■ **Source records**
※

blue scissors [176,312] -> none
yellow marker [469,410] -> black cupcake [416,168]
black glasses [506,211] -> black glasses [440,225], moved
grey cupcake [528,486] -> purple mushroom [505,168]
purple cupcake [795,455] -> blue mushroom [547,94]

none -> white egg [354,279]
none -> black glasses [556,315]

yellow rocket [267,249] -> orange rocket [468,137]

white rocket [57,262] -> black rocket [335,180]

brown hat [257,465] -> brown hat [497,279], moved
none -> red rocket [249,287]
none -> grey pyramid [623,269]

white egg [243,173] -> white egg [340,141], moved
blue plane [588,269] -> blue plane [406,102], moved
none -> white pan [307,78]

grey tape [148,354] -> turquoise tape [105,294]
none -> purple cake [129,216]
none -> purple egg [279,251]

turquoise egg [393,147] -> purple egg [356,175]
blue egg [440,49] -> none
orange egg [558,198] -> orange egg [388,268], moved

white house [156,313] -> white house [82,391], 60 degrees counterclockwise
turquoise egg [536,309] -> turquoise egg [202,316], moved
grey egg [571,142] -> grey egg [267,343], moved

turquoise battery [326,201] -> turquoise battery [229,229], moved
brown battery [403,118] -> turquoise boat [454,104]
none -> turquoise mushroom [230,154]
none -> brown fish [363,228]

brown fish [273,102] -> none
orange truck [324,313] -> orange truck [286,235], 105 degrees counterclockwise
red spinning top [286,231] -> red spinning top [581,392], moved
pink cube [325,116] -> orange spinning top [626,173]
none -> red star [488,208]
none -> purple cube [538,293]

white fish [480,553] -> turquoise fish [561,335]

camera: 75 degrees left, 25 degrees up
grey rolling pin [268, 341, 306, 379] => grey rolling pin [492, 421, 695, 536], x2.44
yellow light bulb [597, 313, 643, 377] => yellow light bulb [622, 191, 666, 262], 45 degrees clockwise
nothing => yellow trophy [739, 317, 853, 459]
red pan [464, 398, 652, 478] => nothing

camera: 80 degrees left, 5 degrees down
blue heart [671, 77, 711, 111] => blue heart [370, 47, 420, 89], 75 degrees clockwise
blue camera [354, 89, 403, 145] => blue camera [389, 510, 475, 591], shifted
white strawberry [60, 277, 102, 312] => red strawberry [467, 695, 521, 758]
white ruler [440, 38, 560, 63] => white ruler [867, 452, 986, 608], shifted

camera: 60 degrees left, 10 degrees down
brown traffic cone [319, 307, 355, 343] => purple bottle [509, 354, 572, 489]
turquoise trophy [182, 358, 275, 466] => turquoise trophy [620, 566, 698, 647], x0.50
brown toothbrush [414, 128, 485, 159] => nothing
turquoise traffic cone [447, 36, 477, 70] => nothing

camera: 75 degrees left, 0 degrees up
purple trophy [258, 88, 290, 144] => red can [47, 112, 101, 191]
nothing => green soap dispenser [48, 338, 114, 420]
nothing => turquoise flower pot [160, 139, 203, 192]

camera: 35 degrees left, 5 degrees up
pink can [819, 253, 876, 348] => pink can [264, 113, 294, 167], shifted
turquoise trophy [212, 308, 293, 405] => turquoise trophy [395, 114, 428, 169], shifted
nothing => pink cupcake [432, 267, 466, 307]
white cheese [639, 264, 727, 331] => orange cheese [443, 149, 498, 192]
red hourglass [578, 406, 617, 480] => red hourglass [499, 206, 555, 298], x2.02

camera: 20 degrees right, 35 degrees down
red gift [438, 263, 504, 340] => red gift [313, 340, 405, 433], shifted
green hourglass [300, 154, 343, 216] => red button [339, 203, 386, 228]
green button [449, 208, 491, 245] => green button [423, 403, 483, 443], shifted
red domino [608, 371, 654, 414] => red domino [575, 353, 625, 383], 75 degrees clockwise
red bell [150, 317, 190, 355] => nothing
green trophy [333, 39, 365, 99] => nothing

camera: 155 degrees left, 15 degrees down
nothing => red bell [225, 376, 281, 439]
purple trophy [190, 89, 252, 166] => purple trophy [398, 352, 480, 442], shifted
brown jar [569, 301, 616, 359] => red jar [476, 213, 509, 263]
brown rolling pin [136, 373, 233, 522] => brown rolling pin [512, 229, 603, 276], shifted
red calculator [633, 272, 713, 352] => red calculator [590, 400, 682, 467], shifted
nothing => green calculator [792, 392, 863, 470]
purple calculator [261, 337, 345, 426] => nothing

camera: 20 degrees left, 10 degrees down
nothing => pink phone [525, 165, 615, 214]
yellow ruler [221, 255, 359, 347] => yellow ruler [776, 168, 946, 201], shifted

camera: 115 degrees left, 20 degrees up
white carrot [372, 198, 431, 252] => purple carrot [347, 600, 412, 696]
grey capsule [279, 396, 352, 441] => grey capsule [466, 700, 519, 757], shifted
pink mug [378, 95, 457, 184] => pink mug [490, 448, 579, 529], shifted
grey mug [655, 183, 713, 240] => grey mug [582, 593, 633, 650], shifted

※

■ **About this exercise**
Lines from the top of the entries through the line with "camera: 75 degrees left, 25 degrees up" are to be transcribed exactly, and nothing more.

■ **Solution to this problem**
blue scissors [176,312] -> none
yellow marker [469,410] -> black cupcake [416,168]
black glasses [506,211] -> black glasses [440,225], moved
grey cupcake [528,486] -> purple mushroom [505,168]
purple cupcake [795,455] -> blue mushroom [547,94]

none -> white egg [354,279]
none -> black glasses [556,315]

yellow rocket [267,249] -> orange rocket [468,137]

white rocket [57,262] -> black rocket [335,180]

brown hat [257,465] -> brown hat [497,279], moved
none -> red rocket [249,287]
none -> grey pyramid [623,269]

white egg [243,173] -> white egg [340,141], moved
blue plane [588,269] -> blue plane [406,102], moved
none -> white pan [307,78]

grey tape [148,354] -> turquoise tape [105,294]
none -> purple cake [129,216]
none -> purple egg [279,251]

turquoise egg [393,147] -> purple egg [356,175]
blue egg [440,49] -> none
orange egg [558,198] -> orange egg [388,268], moved

white house [156,313] -> white house [82,391], 60 degrees counterclockwise
turquoise egg [536,309] -> turquoise egg [202,316], moved
grey egg [571,142] -> grey egg [267,343], moved

turquoise battery [326,201] -> turquoise battery [229,229], moved
brown battery [403,118] -> turquoise boat [454,104]
none -> turquoise mushroom [230,154]
none -> brown fish [363,228]

brown fish [273,102] -> none
orange truck [324,313] -> orange truck [286,235], 105 degrees counterclockwise
red spinning top [286,231] -> red spinning top [581,392], moved
pink cube [325,116] -> orange spinning top [626,173]
none -> red star [488,208]
none -> purple cube [538,293]

white fish [480,553] -> turquoise fish [561,335]

camera: 75 degrees left, 25 degrees up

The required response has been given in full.